• _ABOUT THIS TASK_
Among the entries below, please repeat exactly and only the lines from the line containing "BUTTON pin SIG: TX -> D2" to the line containing "OLED3 pin VCC: none -> VIN", both lines included.

• _TASK INPUT_

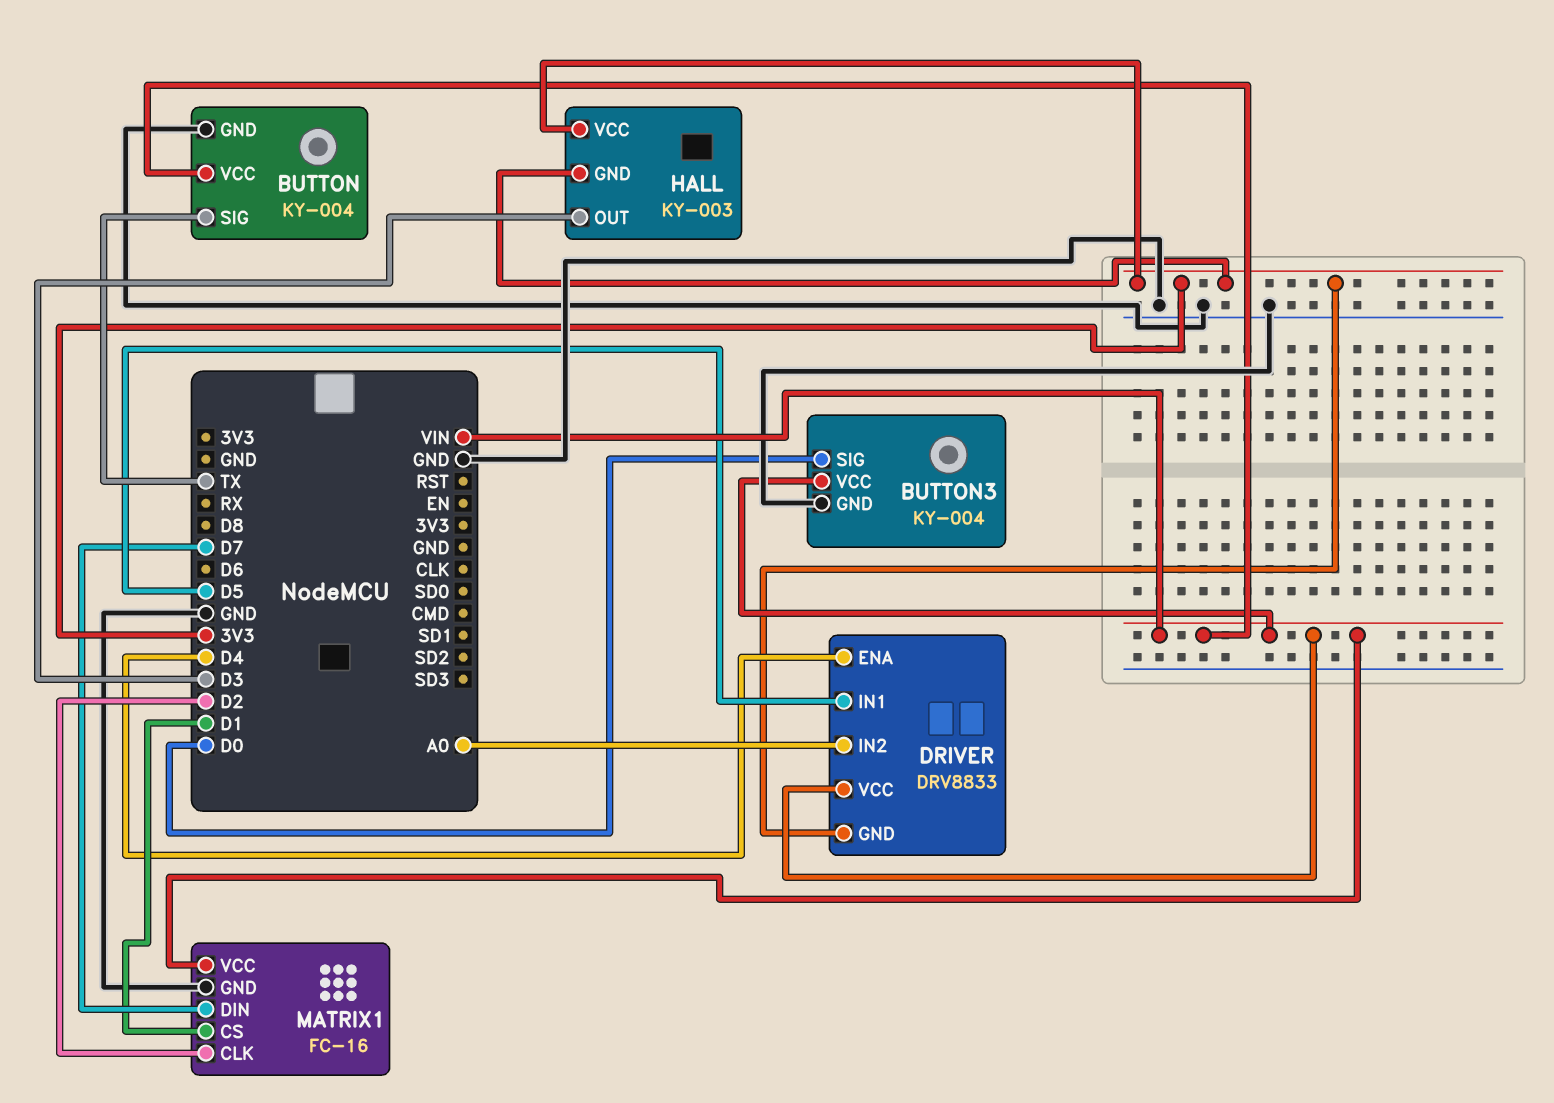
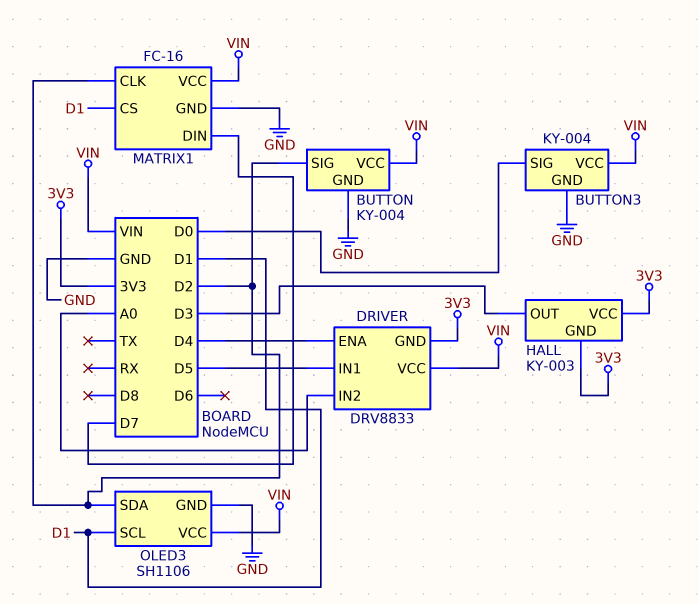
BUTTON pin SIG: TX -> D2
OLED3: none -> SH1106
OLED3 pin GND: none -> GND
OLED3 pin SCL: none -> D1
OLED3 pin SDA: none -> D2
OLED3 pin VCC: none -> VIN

==

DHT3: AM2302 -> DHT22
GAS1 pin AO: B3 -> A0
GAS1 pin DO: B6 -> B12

• _RESULT FOR THIS TASK_
BUTTON pin SIG: TX -> D2
OLED3: none -> SH1106
OLED3 pin GND: none -> GND
OLED3 pin SCL: none -> D1
OLED3 pin SDA: none -> D2
OLED3 pin VCC: none -> VIN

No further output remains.